BEGIN RECORDS FOR THIS TASK

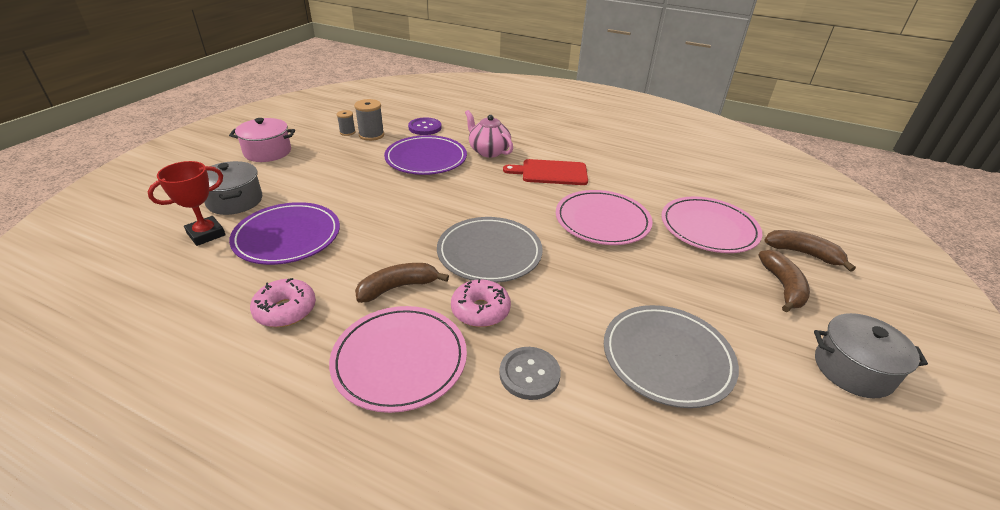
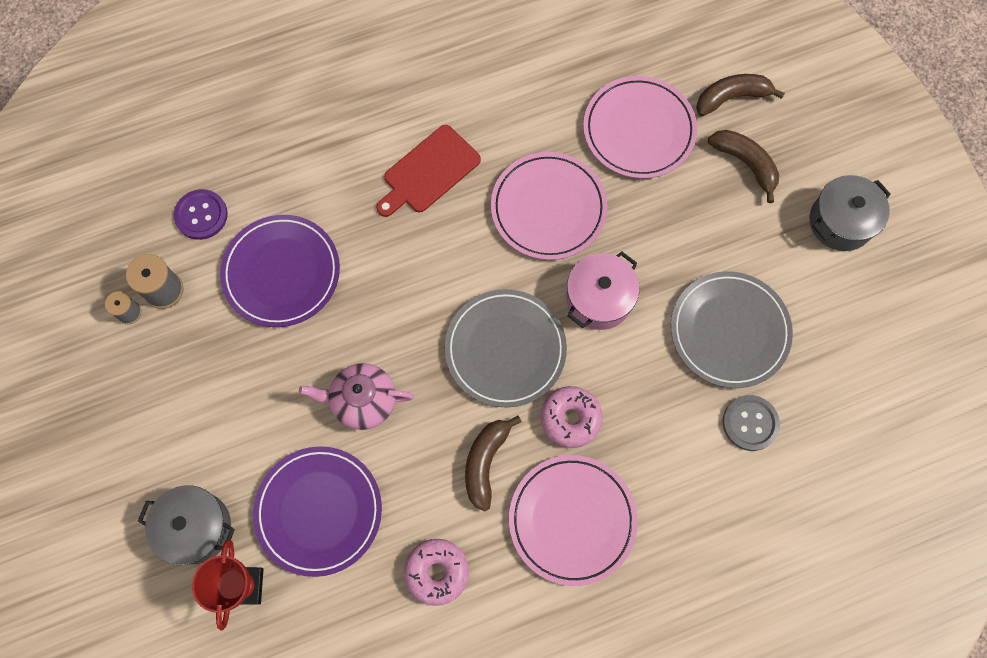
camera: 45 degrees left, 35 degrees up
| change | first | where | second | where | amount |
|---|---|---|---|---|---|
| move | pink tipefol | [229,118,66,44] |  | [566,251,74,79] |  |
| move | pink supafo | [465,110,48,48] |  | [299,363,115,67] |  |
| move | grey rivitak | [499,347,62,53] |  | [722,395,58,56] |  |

END RECORDS FOR THIS TASK

**TASK ITEM:**
Within the data above, how many lines include the word "move"? Respond with the number only.

**RESPONSE TO THIS EXERCISE:**
3